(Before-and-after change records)
•••••

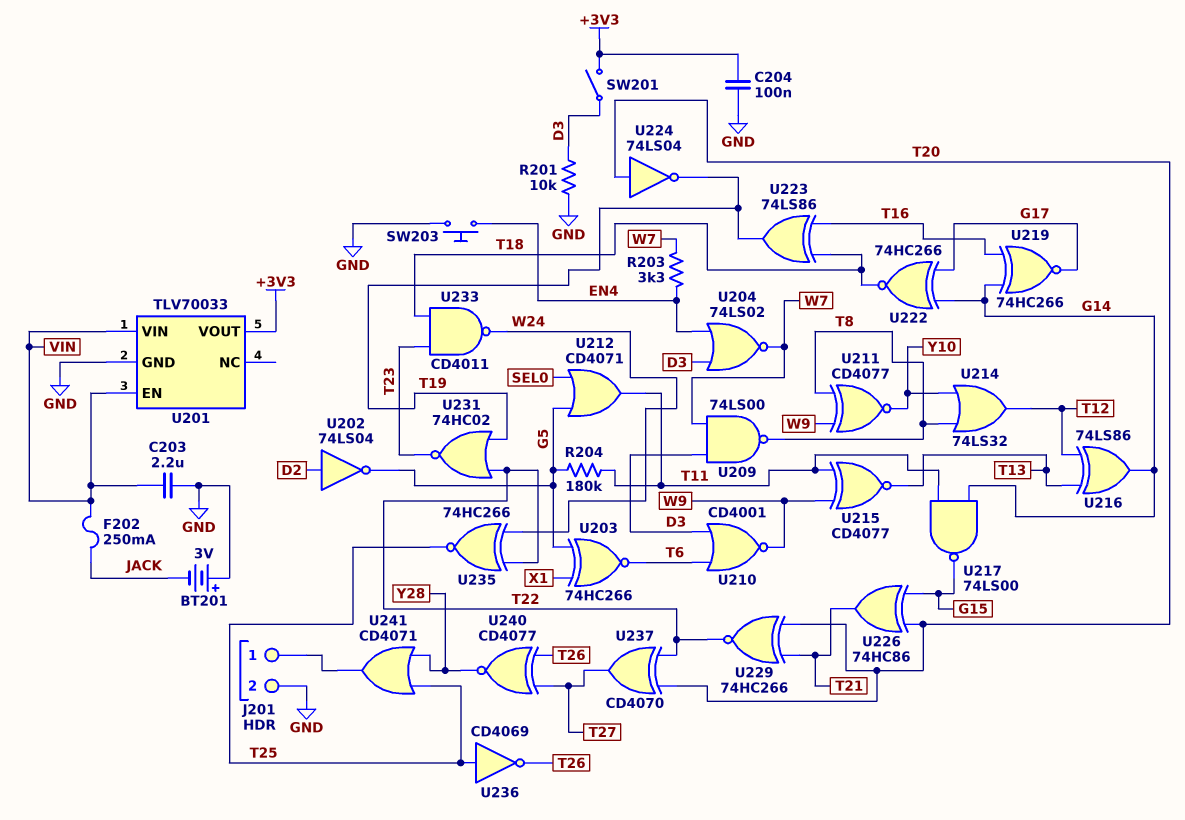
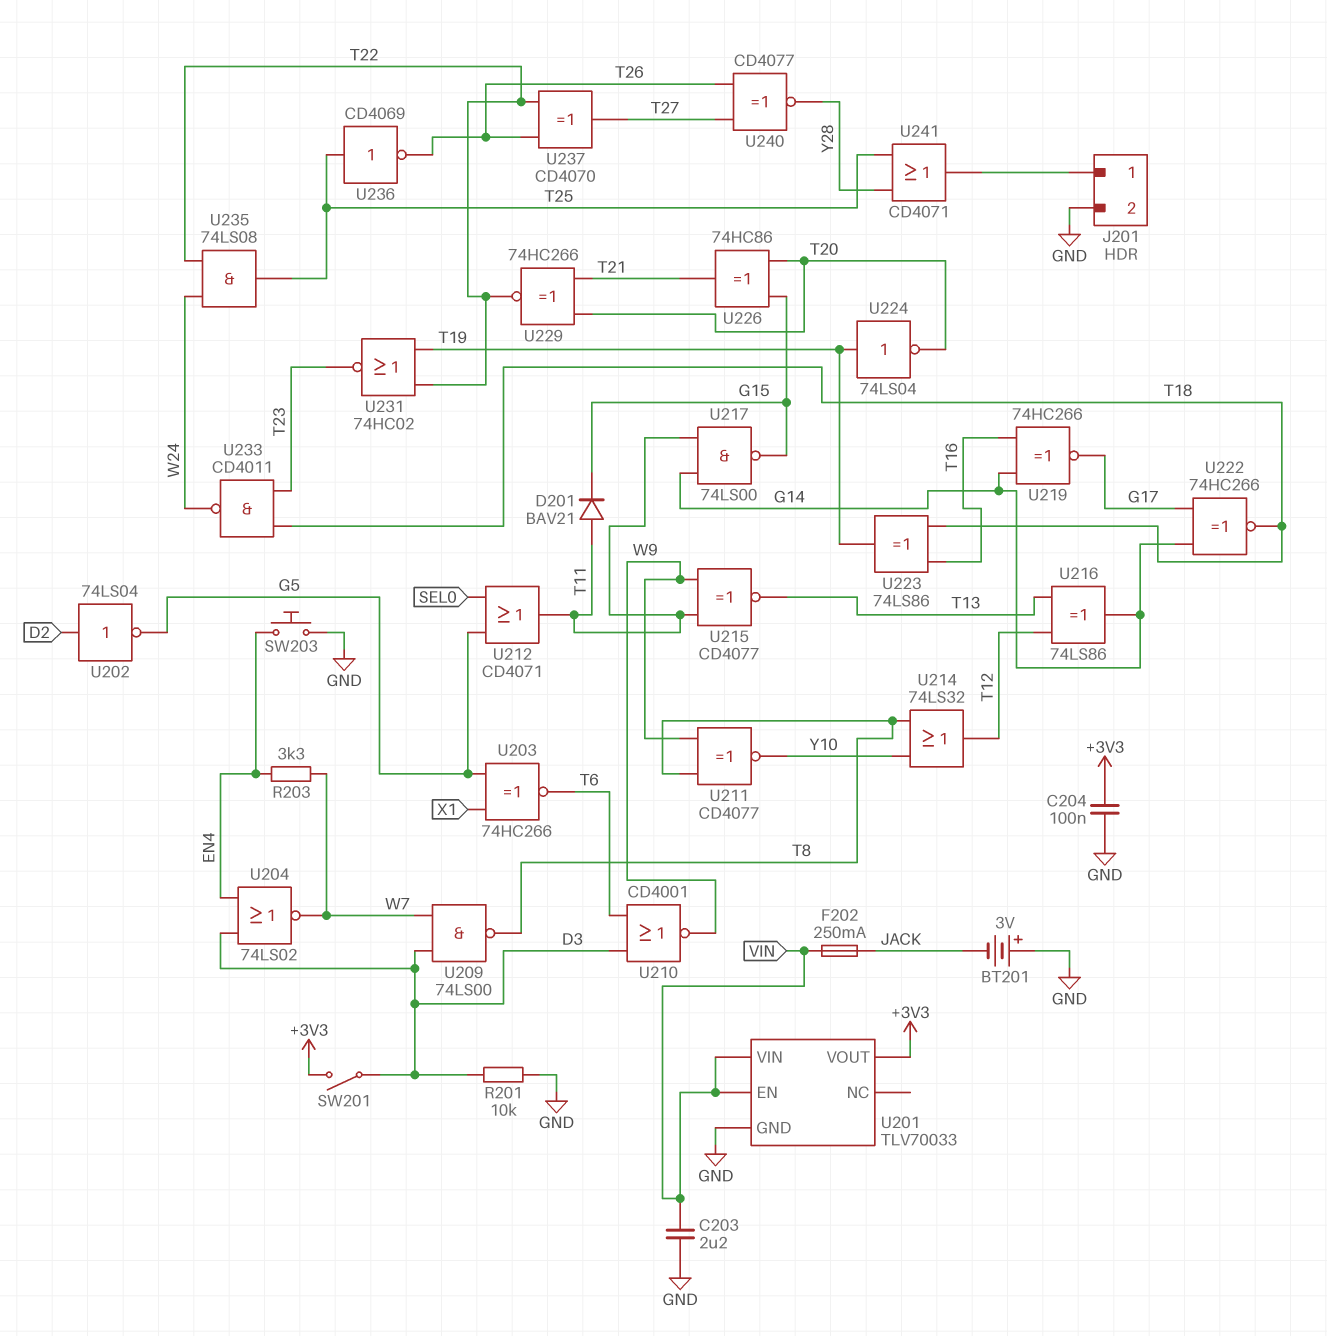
D201: none -> diode BAV21 (A T11, K G15)
R204: 180k (G5, T11) -> none
U224: NOT 74LS04 (in T20, out T19) -> NOT 74LS04 (in T19, out T20)
U235: XNOR 74HC266 (in T22, in W24, out T25) -> AND 74LS08 (in T22, in W24, out T25)
U237: XOR CD4070 (in T20, in T22, out T27) -> XOR CD4070 (in T22, in T26, out T27)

•••••

# About this task
Omitting all images, retype each line of the records precisely.

# Exercise output
D201: none -> diode BAV21 (A T11, K G15)
R204: 180k (G5, T11) -> none
U224: NOT 74LS04 (in T20, out T19) -> NOT 74LS04 (in T19, out T20)
U235: XNOR 74HC266 (in T22, in W24, out T25) -> AND 74LS08 (in T22, in W24, out T25)
U237: XOR CD4070 (in T20, in T22, out T27) -> XOR CD4070 (in T22, in T26, out T27)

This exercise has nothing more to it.